What this task involves - Look through the data below, and copy each line that carries the word "counterclockwise".

[Materials provided — start]

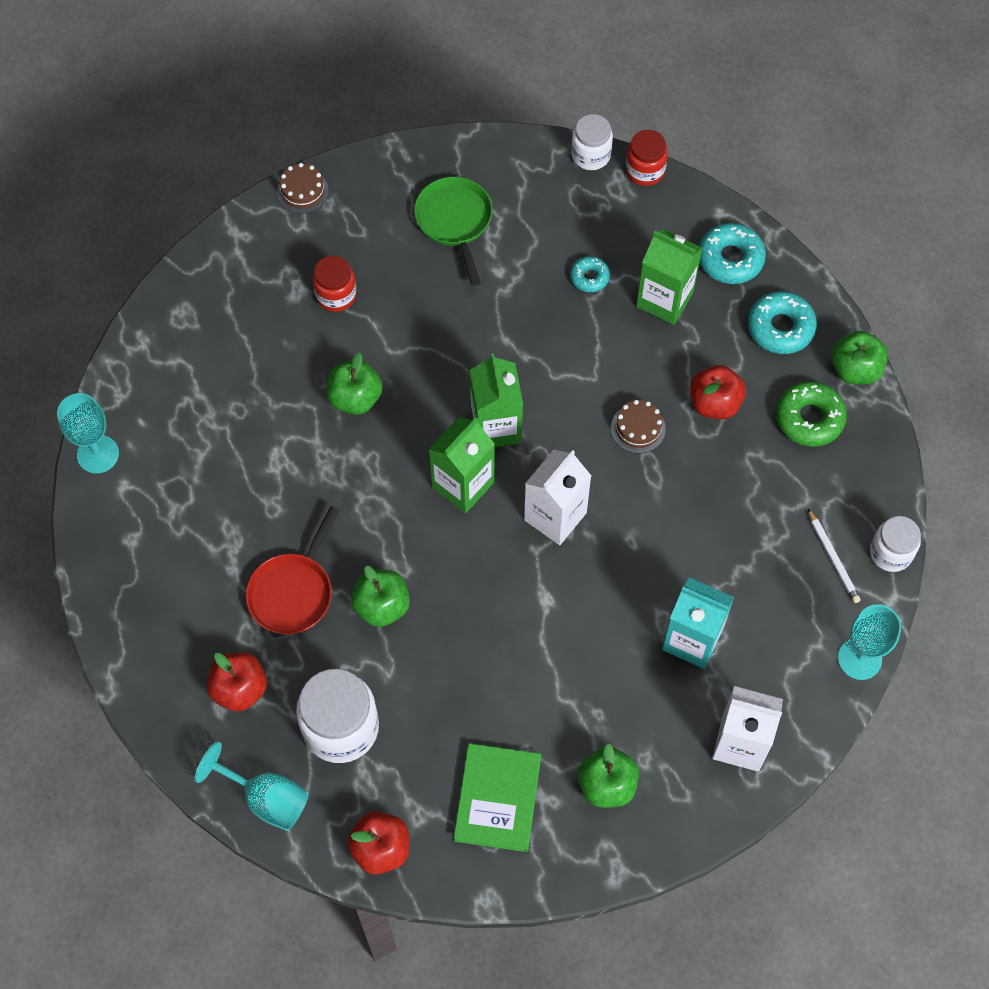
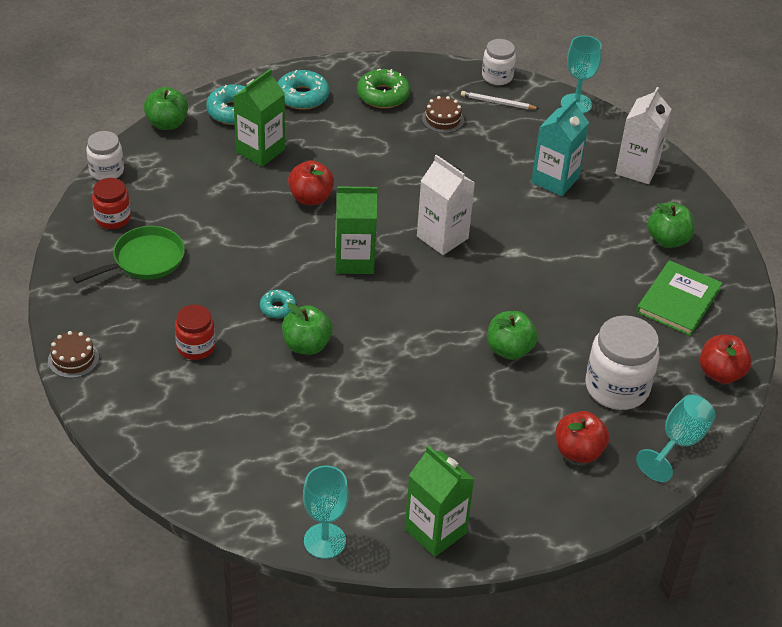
camera: 85 degrees left, 20 degrees down
(293, 591) = (489, 406): red pan -> none
(455, 222) = (144, 260): green pan -> green pan turned 150 degrees clockwise
(463, 484) = (404, 287): green carton -> green carton (435, 531)
(497, 798) = (678, 300): green book -> green book turned 75 degrees counterclockwise
(589, 277) = (227, 188): turquoise donut -> turquoise donut (278, 308)
(638, 428) = (373, 181): brown cake -> brown cake (443, 119)
(645, 170) = (134, 143): red jar -> red jar (113, 218)
(714, 403) = (360, 139): red apple -> red apple (310, 198)
(833, 558) = (497, 103): white pencil -> white pencil turned 150 degrees counterclockwise
(855, 369) = (347, 67): green apple -> green apple (167, 123)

[Materials provided — finish]

Written solution -
(497, 798) = (678, 300): green book -> green book turned 75 degrees counterclockwise
(833, 558) = (497, 103): white pencil -> white pencil turned 150 degrees counterclockwise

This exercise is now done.